## Data records
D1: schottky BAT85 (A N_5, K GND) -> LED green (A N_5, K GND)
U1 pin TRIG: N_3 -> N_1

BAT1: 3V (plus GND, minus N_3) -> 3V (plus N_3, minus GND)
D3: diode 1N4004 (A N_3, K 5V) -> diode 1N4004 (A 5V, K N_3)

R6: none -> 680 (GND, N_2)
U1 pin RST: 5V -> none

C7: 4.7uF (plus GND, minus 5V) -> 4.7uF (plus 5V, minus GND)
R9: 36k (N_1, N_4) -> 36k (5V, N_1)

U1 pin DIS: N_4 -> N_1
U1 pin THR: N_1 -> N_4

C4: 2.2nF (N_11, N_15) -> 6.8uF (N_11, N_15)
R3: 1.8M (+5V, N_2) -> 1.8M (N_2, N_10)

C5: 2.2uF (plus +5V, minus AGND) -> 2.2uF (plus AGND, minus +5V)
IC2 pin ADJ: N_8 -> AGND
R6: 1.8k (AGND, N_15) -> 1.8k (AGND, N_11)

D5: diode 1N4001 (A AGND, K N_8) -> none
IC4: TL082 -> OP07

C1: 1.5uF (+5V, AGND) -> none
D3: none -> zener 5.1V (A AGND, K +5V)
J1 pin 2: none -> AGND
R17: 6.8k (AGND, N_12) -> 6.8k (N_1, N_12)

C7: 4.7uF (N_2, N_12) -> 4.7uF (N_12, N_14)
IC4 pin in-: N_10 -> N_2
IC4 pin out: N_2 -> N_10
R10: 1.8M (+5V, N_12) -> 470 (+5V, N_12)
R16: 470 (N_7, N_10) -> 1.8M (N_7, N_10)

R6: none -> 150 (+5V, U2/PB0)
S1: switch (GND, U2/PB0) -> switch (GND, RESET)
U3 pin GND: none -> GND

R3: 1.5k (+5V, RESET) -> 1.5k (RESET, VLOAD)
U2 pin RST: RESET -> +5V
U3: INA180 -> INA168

## Problem description
Reproduce the data exactly, omitting nothing.

## Worked solution
D1: schottky BAT85 (A N_5, K GND) -> LED green (A N_5, K GND)
U1 pin TRIG: N_3 -> N_1

BAT1: 3V (plus GND, minus N_3) -> 3V (plus N_3, minus GND)
D3: diode 1N4004 (A N_3, K 5V) -> diode 1N4004 (A 5V, K N_3)

R6: none -> 680 (GND, N_2)
U1 pin RST: 5V -> none

C7: 4.7uF (plus GND, minus 5V) -> 4.7uF (plus 5V, minus GND)
R9: 36k (N_1, N_4) -> 36k (5V, N_1)

U1 pin DIS: N_4 -> N_1
U1 pin THR: N_1 -> N_4

C4: 2.2nF (N_11, N_15) -> 6.8uF (N_11, N_15)
R3: 1.8M (+5V, N_2) -> 1.8M (N_2, N_10)

C5: 2.2uF (plus +5V, minus AGND) -> 2.2uF (plus AGND, minus +5V)
IC2 pin ADJ: N_8 -> AGND
R6: 1.8k (AGND, N_15) -> 1.8k (AGND, N_11)

D5: diode 1N4001 (A AGND, K N_8) -> none
IC4: TL082 -> OP07

C1: 1.5uF (+5V, AGND) -> none
D3: none -> zener 5.1V (A AGND, K +5V)
J1 pin 2: none -> AGND
R17: 6.8k (AGND, N_12) -> 6.8k (N_1, N_12)

C7: 4.7uF (N_2, N_12) -> 4.7uF (N_12, N_14)
IC4 pin in-: N_10 -> N_2
IC4 pin out: N_2 -> N_10
R10: 1.8M (+5V, N_12) -> 470 (+5V, N_12)
R16: 470 (N_7, N_10) -> 1.8M (N_7, N_10)

R6: none -> 150 (+5V, U2/PB0)
S1: switch (GND, U2/PB0) -> switch (GND, RESET)
U3 pin GND: none -> GND

R3: 1.5k (+5V, RESET) -> 1.5k (RESET, VLOAD)
U2 pin RST: RESET -> +5V
U3: INA180 -> INA168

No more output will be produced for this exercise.